- **Source data**:
________________

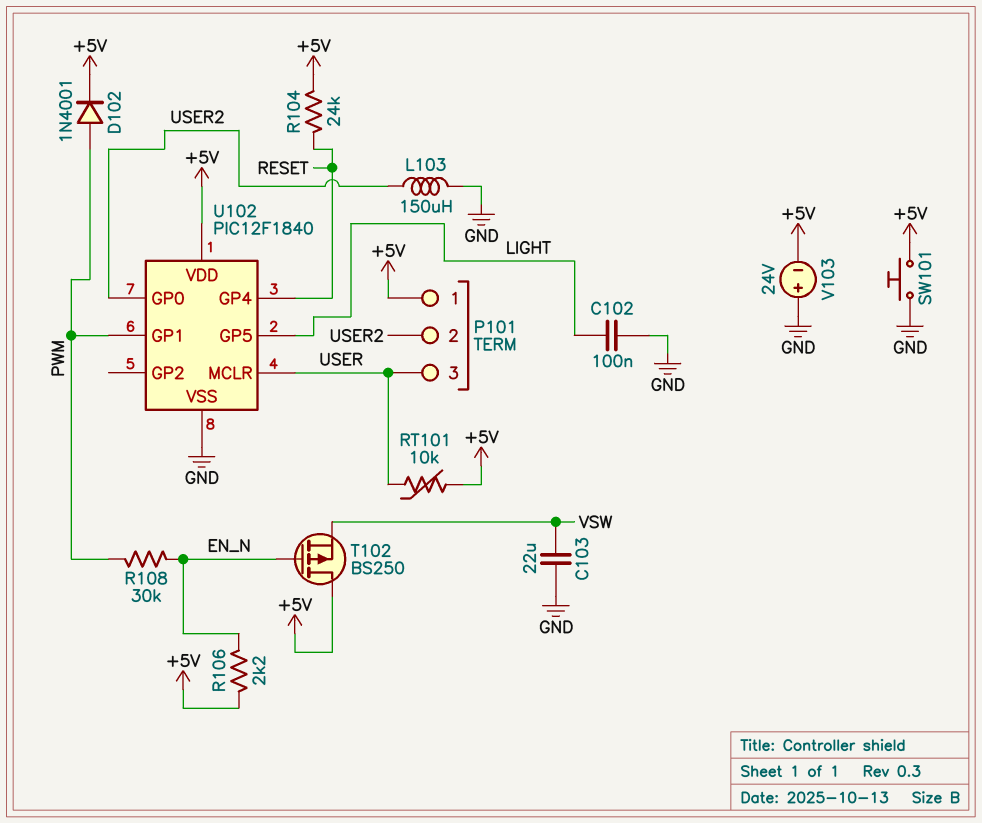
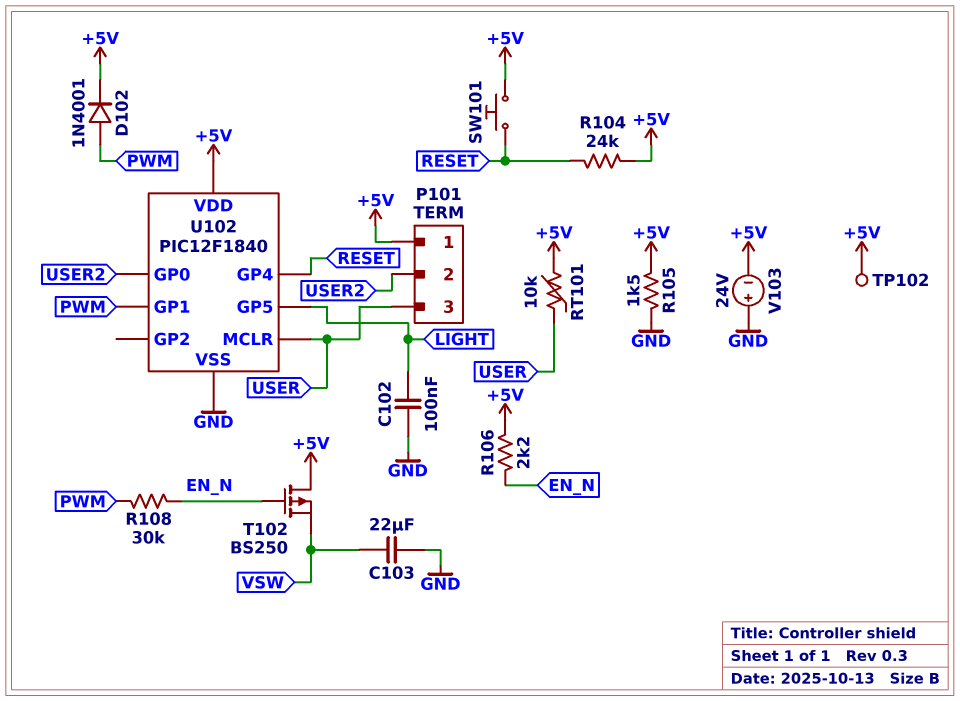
L103: 150uH (GND, USER2) -> none
R105: none -> 1.5k (+5V, GND)
SW101: button (+5V, GND) -> button (+5V, RESET)
TP102: none -> test point (+5V)

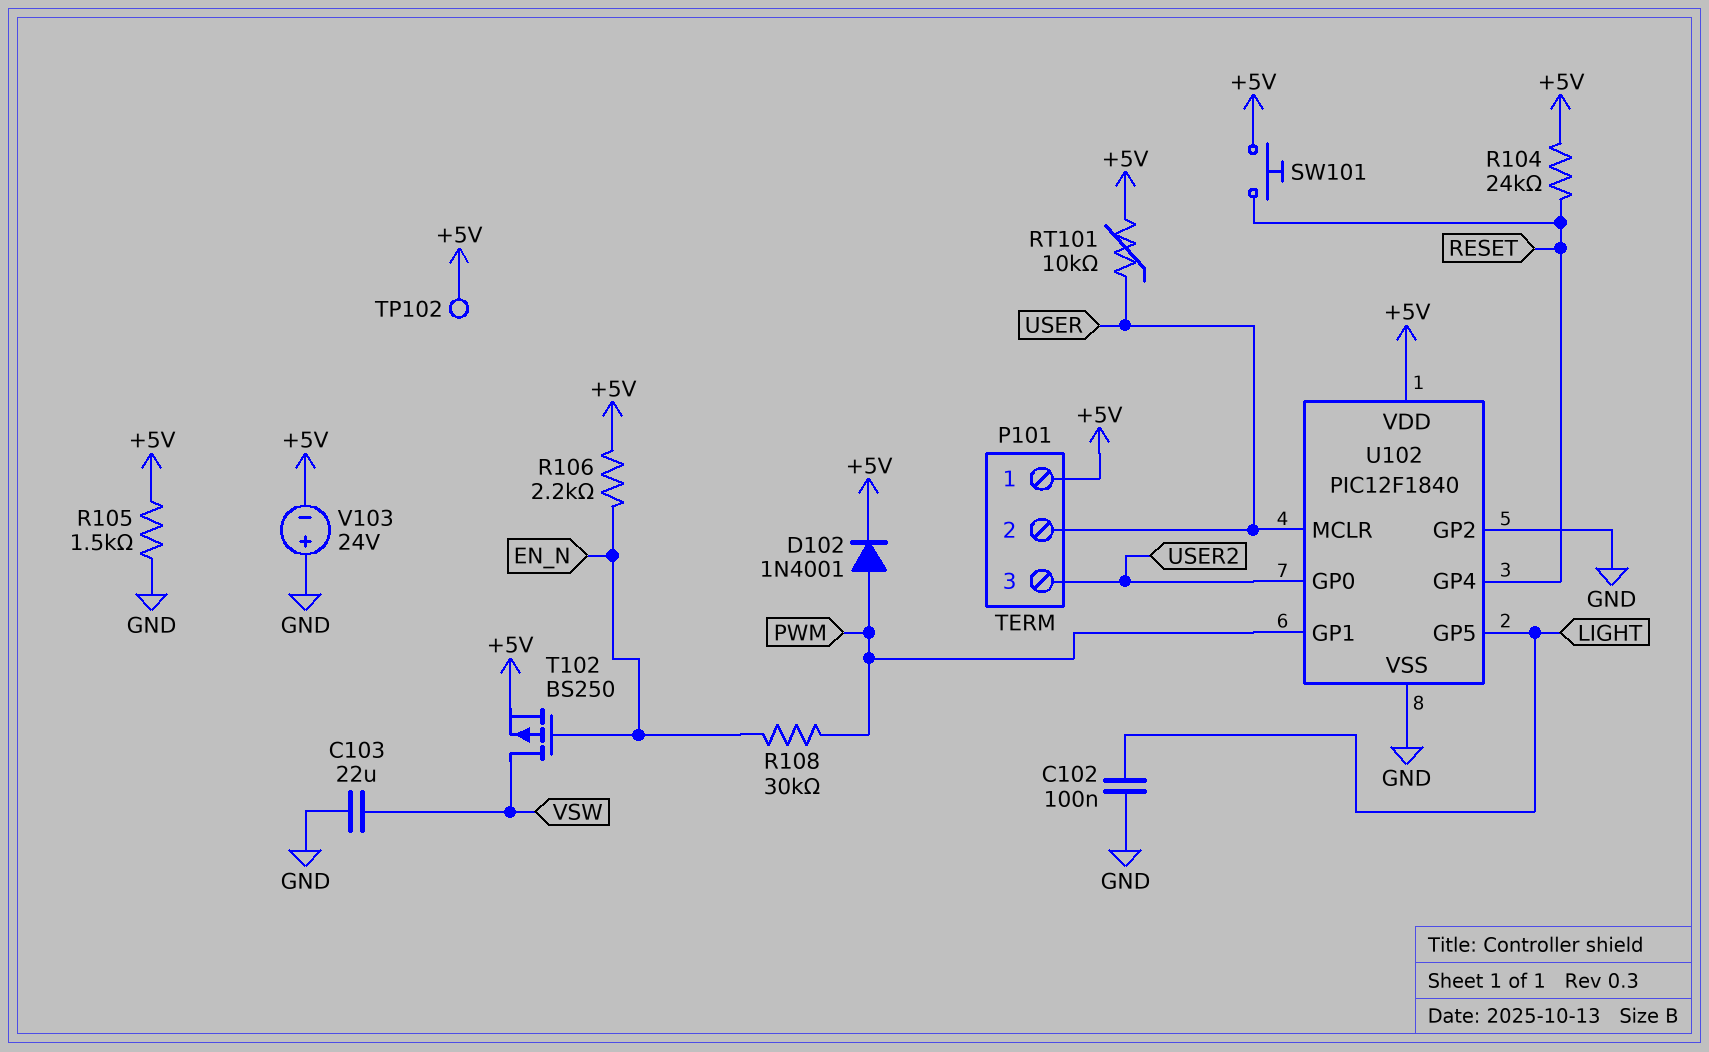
P101 pin 2: USER2 -> USER
P101 pin 3: USER -> USER2
T102: PMOS BS250 (G EN_N, D +5V, S VSW) -> PMOS BS250 (G EN_N, D VSW, S +5V)
U102 pin GP2: none -> GND

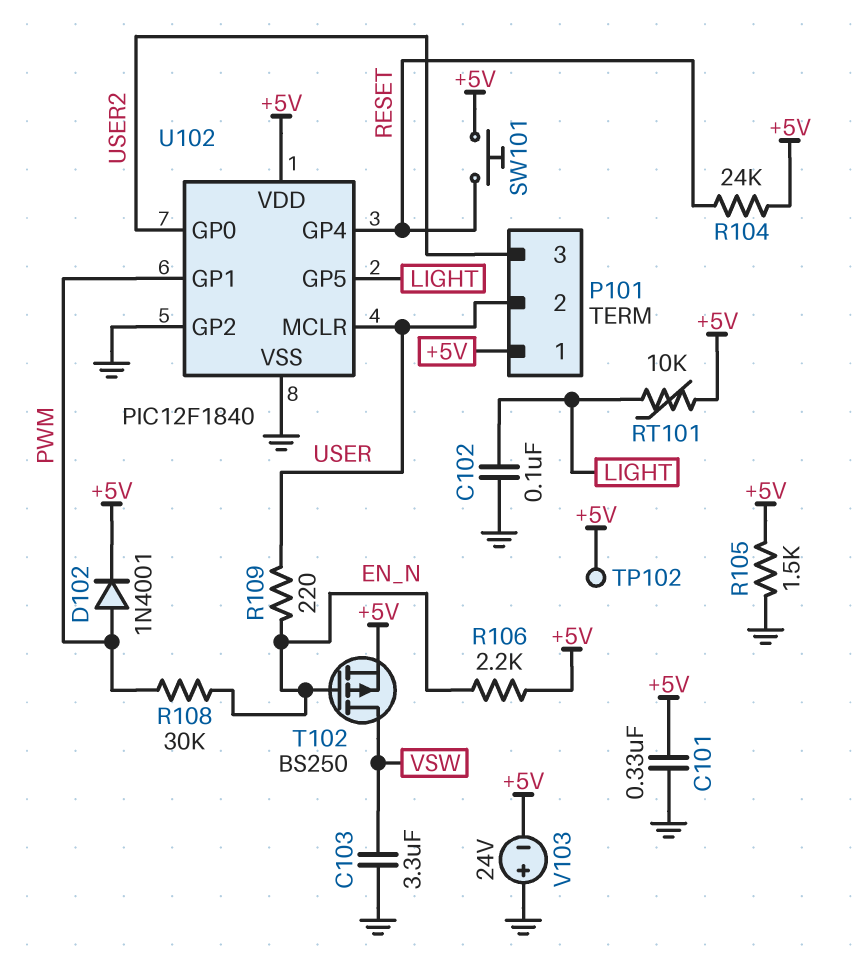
C101: none -> 330nF (+5V, GND)
C103: 22uF (GND, VSW) -> 3.3uF (GND, VSW)
R109: none -> 220 (EN_N, USER)
RT101: 10k (+5V, USER) -> 10k (+5V, LIGHT)

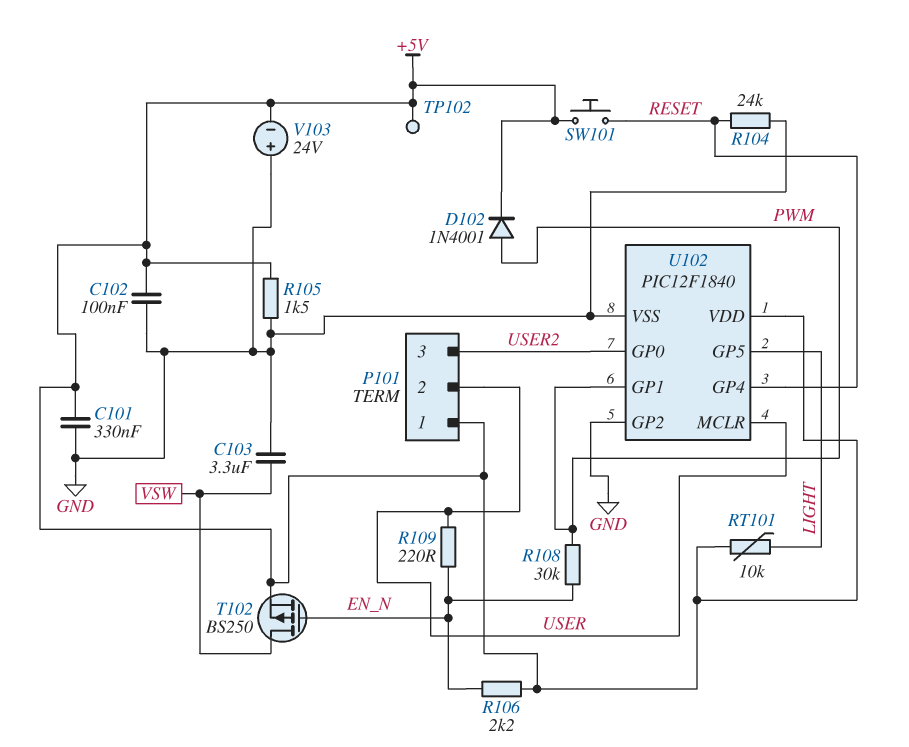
C102: 100nF (GND, LIGHT) -> 100nF (+5V, GND)
R104: 24k (+5V, RESET) -> 24k (GND, RESET)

________________

- **Exercise**: Print exactly the lines from the one containing "P101 pin 3: USER -> USER2" through the last line of the records, both included, and leave out the pictures.

- **Result**:
P101 pin 3: USER -> USER2
T102: PMOS BS250 (G EN_N, D +5V, S VSW) -> PMOS BS250 (G EN_N, D VSW, S +5V)
U102 pin GP2: none -> GND

C101: none -> 330nF (+5V, GND)
C103: 22uF (GND, VSW) -> 3.3uF (GND, VSW)
R109: none -> 220 (EN_N, USER)
RT101: 10k (+5V, USER) -> 10k (+5V, LIGHT)

C102: 100nF (GND, LIGHT) -> 100nF (+5V, GND)
R104: 24k (+5V, RESET) -> 24k (GND, RESET)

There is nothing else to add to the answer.